*Requirement*
Repeat all of the data precisely.
— Begin Data for this exercise —
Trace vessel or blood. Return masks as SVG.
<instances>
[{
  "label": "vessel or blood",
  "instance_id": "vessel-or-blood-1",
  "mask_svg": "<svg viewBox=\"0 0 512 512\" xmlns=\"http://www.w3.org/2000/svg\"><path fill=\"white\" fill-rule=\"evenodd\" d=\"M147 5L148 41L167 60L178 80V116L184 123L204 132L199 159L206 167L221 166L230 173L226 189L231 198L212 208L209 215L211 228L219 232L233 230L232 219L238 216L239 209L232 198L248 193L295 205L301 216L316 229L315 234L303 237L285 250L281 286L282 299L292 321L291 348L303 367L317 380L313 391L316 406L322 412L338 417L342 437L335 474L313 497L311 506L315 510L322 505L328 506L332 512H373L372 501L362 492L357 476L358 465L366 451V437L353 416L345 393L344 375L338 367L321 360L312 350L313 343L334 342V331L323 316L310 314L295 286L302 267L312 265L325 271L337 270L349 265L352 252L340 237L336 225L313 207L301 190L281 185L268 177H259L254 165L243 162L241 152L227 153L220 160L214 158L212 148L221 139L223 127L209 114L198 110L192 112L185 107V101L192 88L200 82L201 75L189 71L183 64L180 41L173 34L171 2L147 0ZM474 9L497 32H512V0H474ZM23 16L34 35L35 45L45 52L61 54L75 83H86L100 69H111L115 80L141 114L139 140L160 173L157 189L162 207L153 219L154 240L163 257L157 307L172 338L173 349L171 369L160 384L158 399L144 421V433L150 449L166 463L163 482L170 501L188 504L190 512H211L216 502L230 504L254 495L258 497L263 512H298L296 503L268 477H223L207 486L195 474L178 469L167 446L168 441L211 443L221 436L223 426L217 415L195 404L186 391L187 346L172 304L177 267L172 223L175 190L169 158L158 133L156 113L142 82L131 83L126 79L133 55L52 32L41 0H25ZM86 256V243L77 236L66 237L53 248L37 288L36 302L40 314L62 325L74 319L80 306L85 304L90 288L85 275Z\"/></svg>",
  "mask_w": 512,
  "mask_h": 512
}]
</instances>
— End Data for this exercise —
*Result for this task*
Trace vessel or blood. Return masks as SVG.
<instances>
[{
  "label": "vessel or blood",
  "instance_id": "vessel-or-blood-1",
  "mask_svg": "<svg viewBox=\"0 0 512 512\" xmlns=\"http://www.w3.org/2000/svg\"><path fill=\"white\" fill-rule=\"evenodd\" d=\"M147 5L148 41L167 60L178 80V116L184 123L204 132L199 159L206 167L221 166L230 173L226 189L231 198L212 208L209 215L211 228L219 232L233 230L232 219L238 216L239 209L232 198L248 193L295 205L301 216L316 229L315 234L303 237L285 250L281 286L282 299L292 321L291 348L303 367L317 380L313 391L316 406L322 412L338 417L342 437L335 474L313 497L311 506L315 510L322 505L328 506L332 512H373L372 501L362 492L357 476L358 465L366 451V437L353 416L345 393L344 375L338 367L321 360L312 350L313 343L334 342V331L323 316L310 314L295 286L302 267L312 265L325 271L337 270L349 265L352 252L340 237L336 225L313 207L301 190L281 185L268 177H259L254 165L243 162L241 152L227 153L220 160L214 158L212 148L221 139L223 127L209 114L198 110L192 112L185 107V101L192 88L200 82L201 75L189 71L183 64L180 41L173 34L171 2L147 0ZM474 9L497 32H512V0H474ZM23 16L34 35L35 45L45 52L61 54L75 83H86L100 69H111L115 80L141 114L139 140L160 173L157 189L162 207L153 219L154 240L163 257L157 307L172 338L173 349L171 369L160 384L158 399L144 421V433L150 449L166 463L163 482L170 501L188 504L190 512H211L216 502L230 504L254 495L258 497L263 512H298L296 503L268 477H223L207 486L195 474L178 469L167 446L168 441L211 443L221 436L223 426L217 415L195 404L186 391L187 346L172 304L177 267L172 223L175 190L169 158L158 133L156 113L142 82L131 83L126 79L133 55L52 32L41 0H25ZM86 256V243L77 236L66 237L53 248L37 288L36 302L40 314L62 325L74 319L80 306L85 304L90 288L85 275Z\"/></svg>",
  "mask_w": 512,
  "mask_h": 512
}]
</instances>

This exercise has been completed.